Start of INFORMATION SUPPLIED

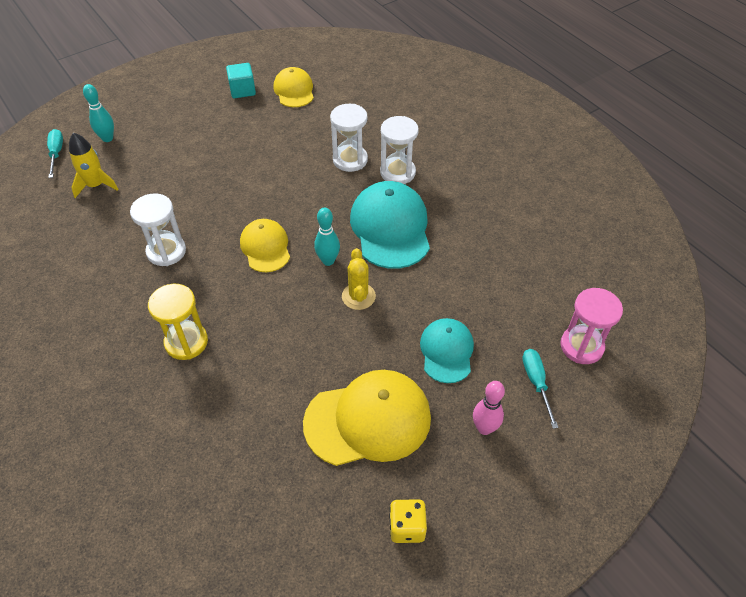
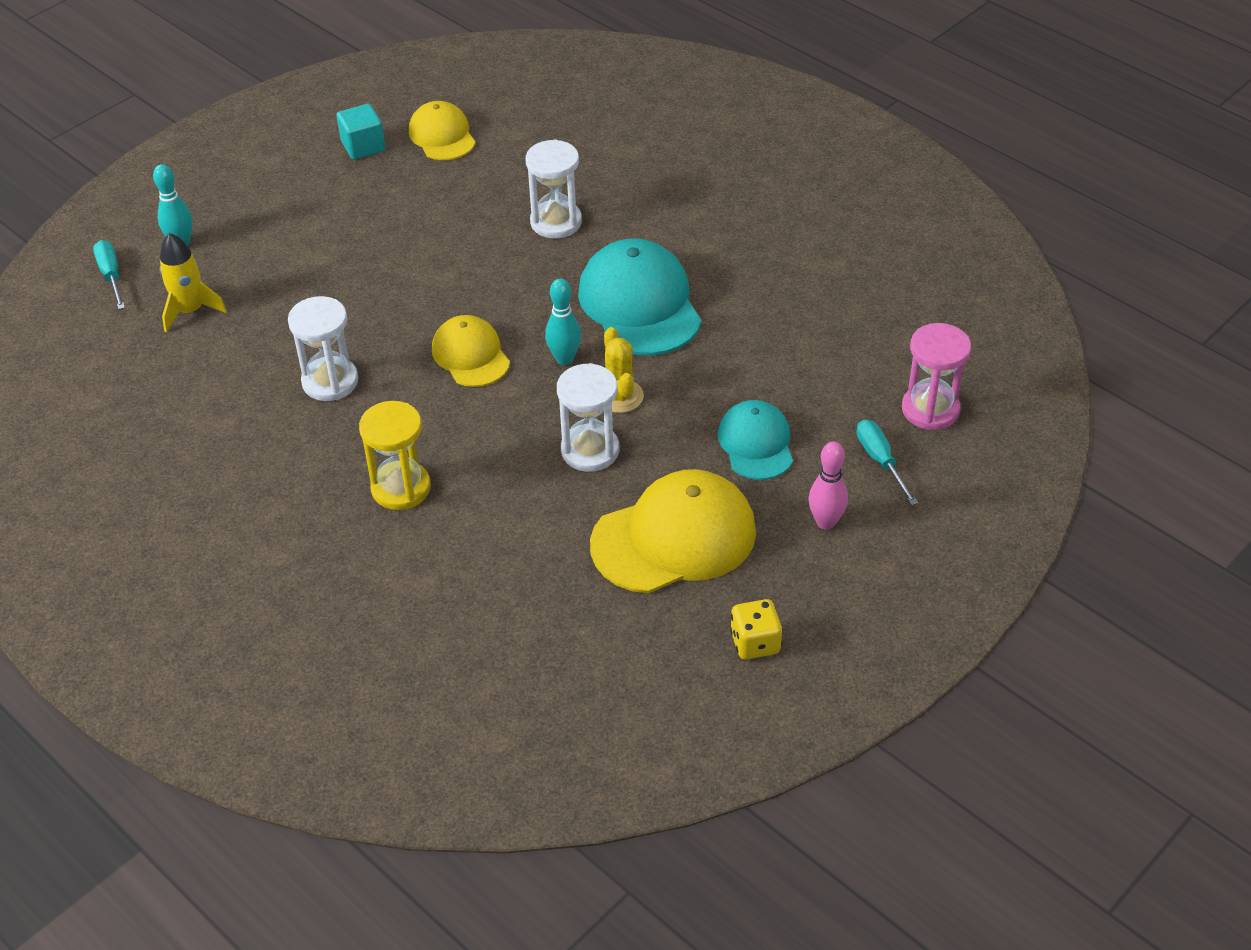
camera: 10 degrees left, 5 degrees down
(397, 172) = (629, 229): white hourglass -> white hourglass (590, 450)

End of INFORMATION SUPPLIED
Start of INFORMATION SUPPLIED

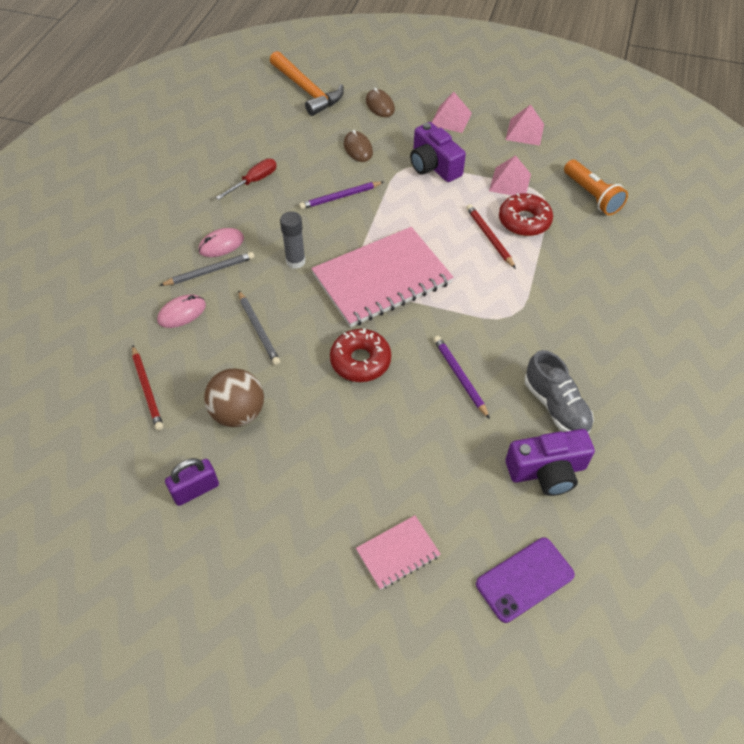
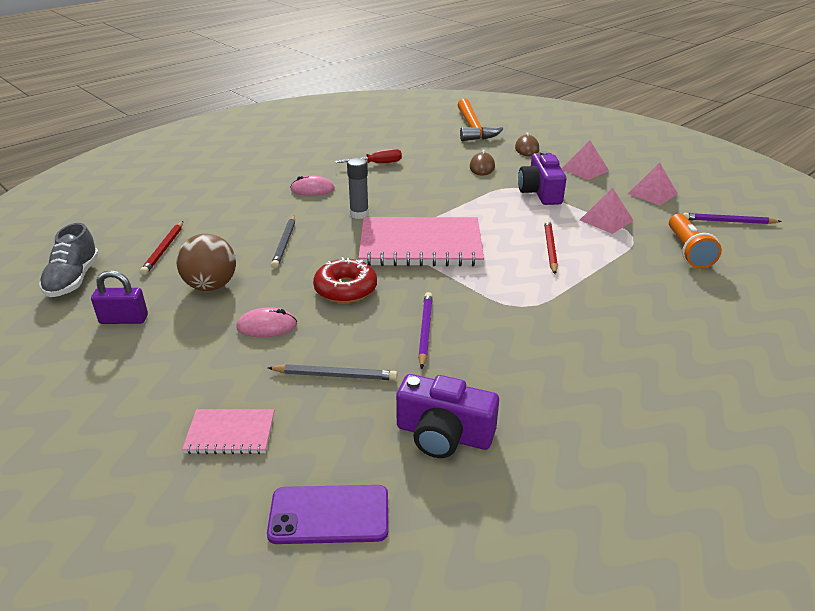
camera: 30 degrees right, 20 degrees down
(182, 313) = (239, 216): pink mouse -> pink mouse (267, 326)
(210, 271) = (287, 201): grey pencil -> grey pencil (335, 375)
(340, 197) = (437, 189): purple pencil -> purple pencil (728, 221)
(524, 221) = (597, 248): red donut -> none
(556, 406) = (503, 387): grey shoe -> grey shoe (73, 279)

End of INFORMATION SUPPLIED

* EXERCISE: From the records above, transcribe exactly the run of lines that opens with the line holding "(182, 313) = (239, 216): pink" and closes with the line holding "(556, 406) = (503, 387): grey", both included.

* TASK RESULT:
(182, 313) = (239, 216): pink mouse -> pink mouse (267, 326)
(210, 271) = (287, 201): grey pencil -> grey pencil (335, 375)
(340, 197) = (437, 189): purple pencil -> purple pencil (728, 221)
(524, 221) = (597, 248): red donut -> none
(556, 406) = (503, 387): grey shoe -> grey shoe (73, 279)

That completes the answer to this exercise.